Action item: Reproduce the records below exactly as they appear.

[Start of section]

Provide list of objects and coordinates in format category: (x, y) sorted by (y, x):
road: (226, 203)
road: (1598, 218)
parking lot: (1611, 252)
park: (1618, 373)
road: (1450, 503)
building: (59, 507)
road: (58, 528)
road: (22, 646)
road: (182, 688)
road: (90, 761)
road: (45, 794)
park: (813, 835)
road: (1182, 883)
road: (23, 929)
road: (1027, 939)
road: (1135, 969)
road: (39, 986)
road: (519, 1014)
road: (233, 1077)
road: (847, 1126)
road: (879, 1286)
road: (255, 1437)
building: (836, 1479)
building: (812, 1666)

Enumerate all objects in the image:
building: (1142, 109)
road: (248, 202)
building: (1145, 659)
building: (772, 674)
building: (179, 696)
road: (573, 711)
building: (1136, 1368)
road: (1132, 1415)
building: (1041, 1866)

[End of section]

Response box:
Provide list of objects and coordinates in format category: (x, y) sorted by (y, x):
road: (226, 203)
road: (1598, 218)
parking lot: (1611, 252)
park: (1618, 373)
road: (1450, 503)
building: (59, 507)
road: (58, 528)
road: (22, 646)
road: (182, 688)
road: (90, 761)
road: (45, 794)
park: (813, 835)
road: (1182, 883)
road: (23, 929)
road: (1027, 939)
road: (1135, 969)
road: (39, 986)
road: (519, 1014)
road: (233, 1077)
road: (847, 1126)
road: (879, 1286)
road: (255, 1437)
building: (836, 1479)
building: (812, 1666)

Enumerate all objects in the image:
building: (1142, 109)
road: (248, 202)
building: (1145, 659)
building: (772, 674)
building: (179, 696)
road: (573, 711)
building: (1136, 1368)
road: (1132, 1415)
building: (1041, 1866)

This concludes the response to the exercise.